- Exercise aim -
Exactly transcribe the span of lines from the one containing "(348, 350) = (309, 405): orange" through the final line of the entries, inclusive, and nothing outside it. Exclude the pictures.

Scene change data
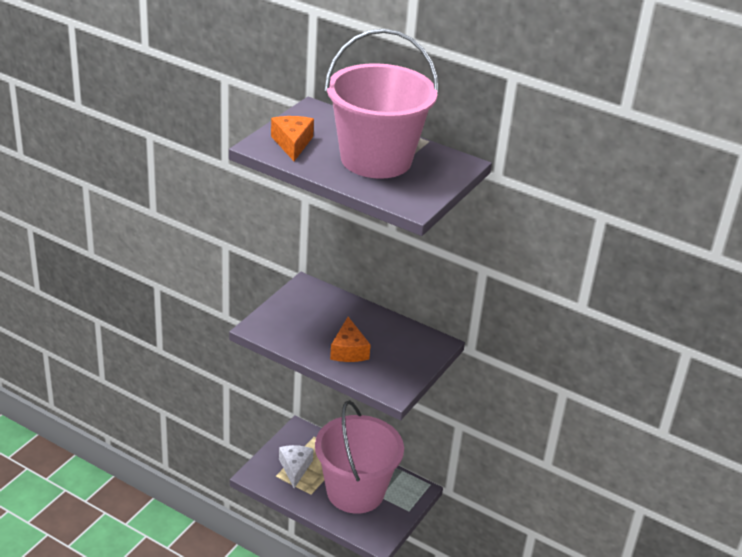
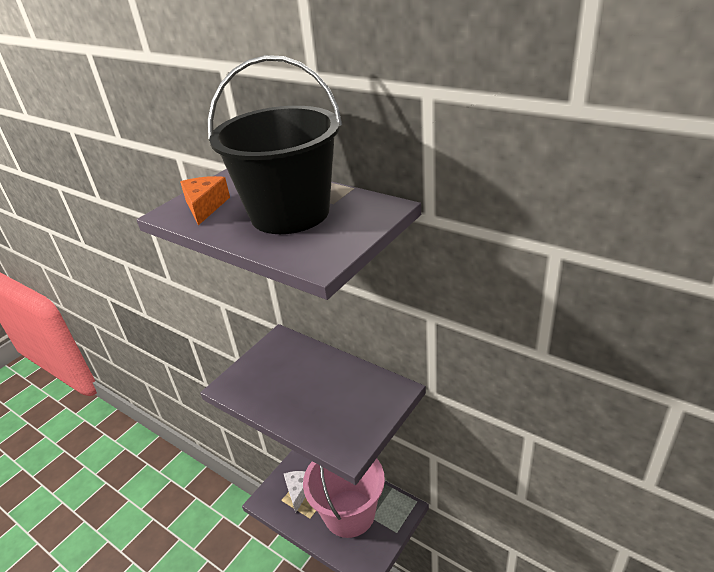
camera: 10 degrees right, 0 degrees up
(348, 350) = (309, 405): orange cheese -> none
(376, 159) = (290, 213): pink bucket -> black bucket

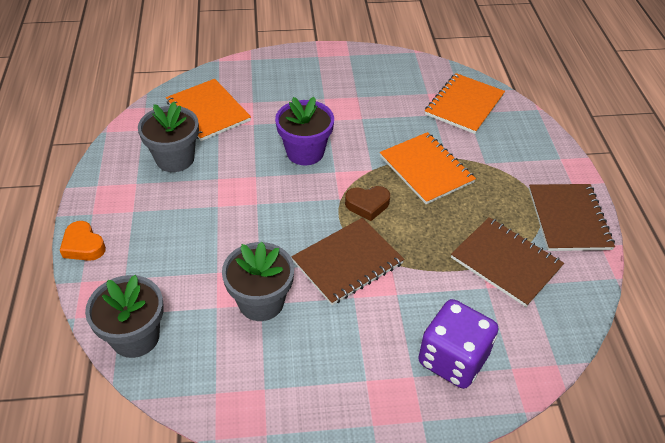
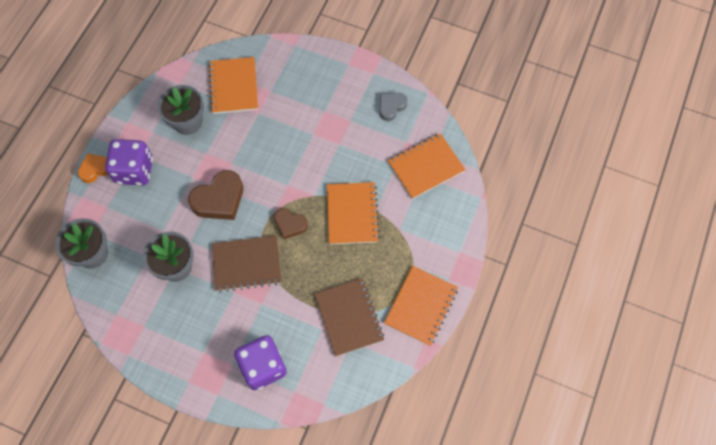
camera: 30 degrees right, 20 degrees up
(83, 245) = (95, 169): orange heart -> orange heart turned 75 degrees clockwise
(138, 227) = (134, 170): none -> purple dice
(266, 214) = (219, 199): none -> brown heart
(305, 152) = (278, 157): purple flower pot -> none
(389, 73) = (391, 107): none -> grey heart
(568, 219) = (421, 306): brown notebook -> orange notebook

- Result below -
(348, 350) = (309, 405): orange cheese -> none
(376, 159) = (290, 213): pink bucket -> black bucket

camera: 30 degrees right, 20 degrees up
(83, 245) = (95, 169): orange heart -> orange heart turned 75 degrees clockwise
(138, 227) = (134, 170): none -> purple dice
(266, 214) = (219, 199): none -> brown heart
(305, 152) = (278, 157): purple flower pot -> none
(389, 73) = (391, 107): none -> grey heart
(568, 219) = (421, 306): brown notebook -> orange notebook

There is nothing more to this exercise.